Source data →
::::::::::
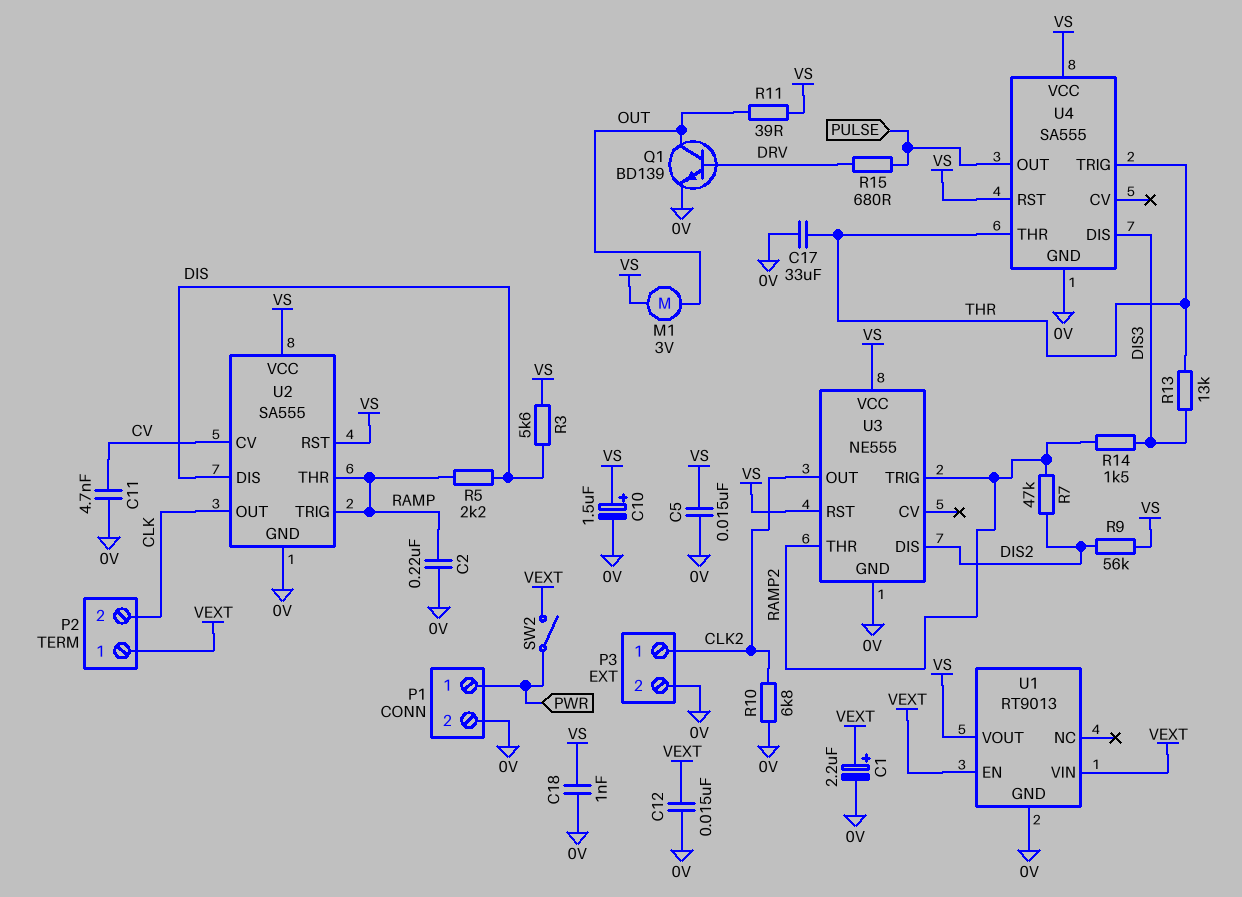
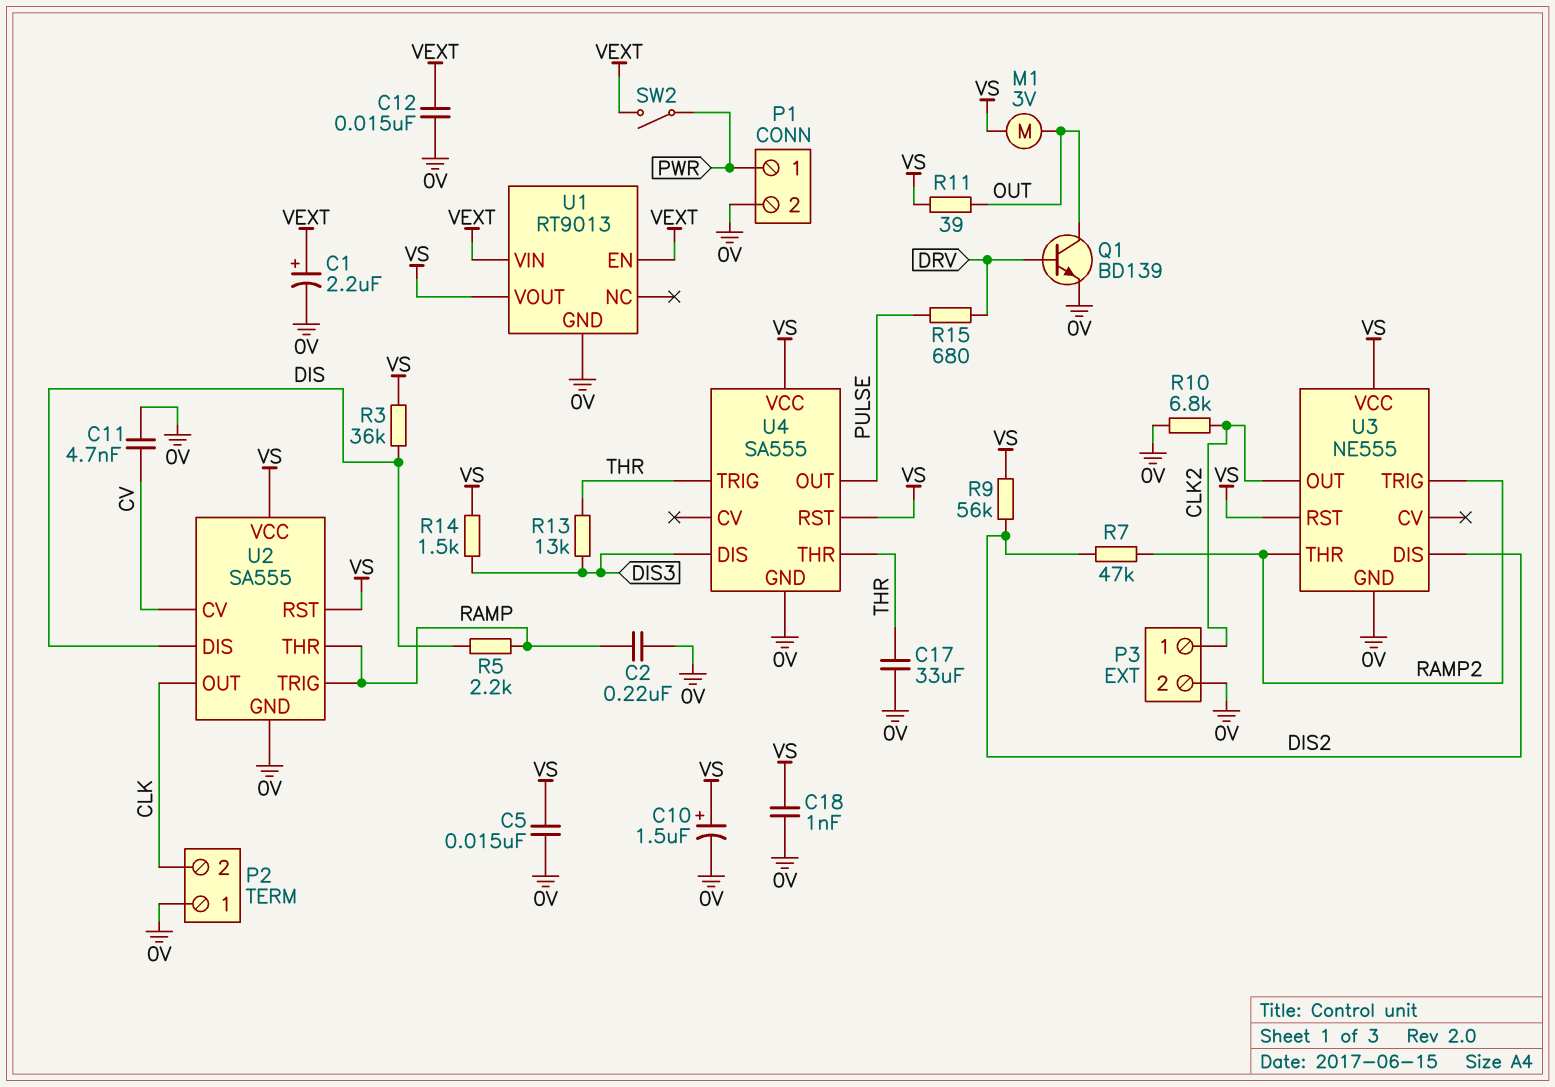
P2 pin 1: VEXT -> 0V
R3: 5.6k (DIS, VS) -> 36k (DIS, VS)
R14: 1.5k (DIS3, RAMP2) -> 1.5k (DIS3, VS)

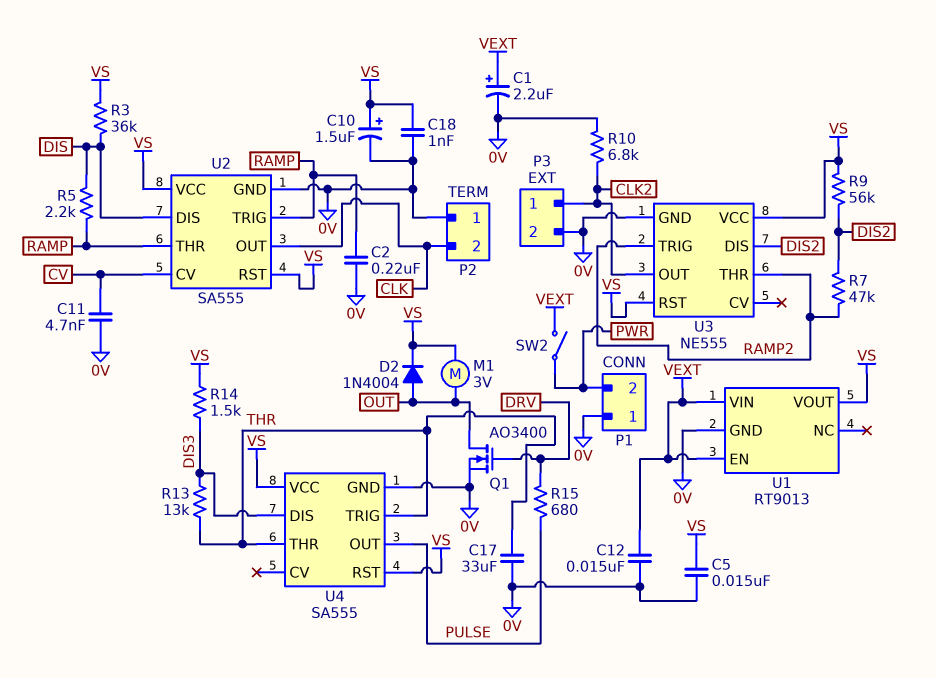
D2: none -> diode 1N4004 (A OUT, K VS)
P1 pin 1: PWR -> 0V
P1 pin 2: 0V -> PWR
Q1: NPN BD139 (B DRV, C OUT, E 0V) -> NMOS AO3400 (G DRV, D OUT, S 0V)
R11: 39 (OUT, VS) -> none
::::::::::
Extract, word for word, each line from the one that contains "R3: 5.6k (DIS, VS) -> 36k (DIS, VS)" through the final line of the data above. Leave the pictures out.

Response →
R3: 5.6k (DIS, VS) -> 36k (DIS, VS)
R14: 1.5k (DIS3, RAMP2) -> 1.5k (DIS3, VS)

D2: none -> diode 1N4004 (A OUT, K VS)
P1 pin 1: PWR -> 0V
P1 pin 2: 0V -> PWR
Q1: NPN BD139 (B DRV, C OUT, E 0V) -> NMOS AO3400 (G DRV, D OUT, S 0V)
R11: 39 (OUT, VS) -> none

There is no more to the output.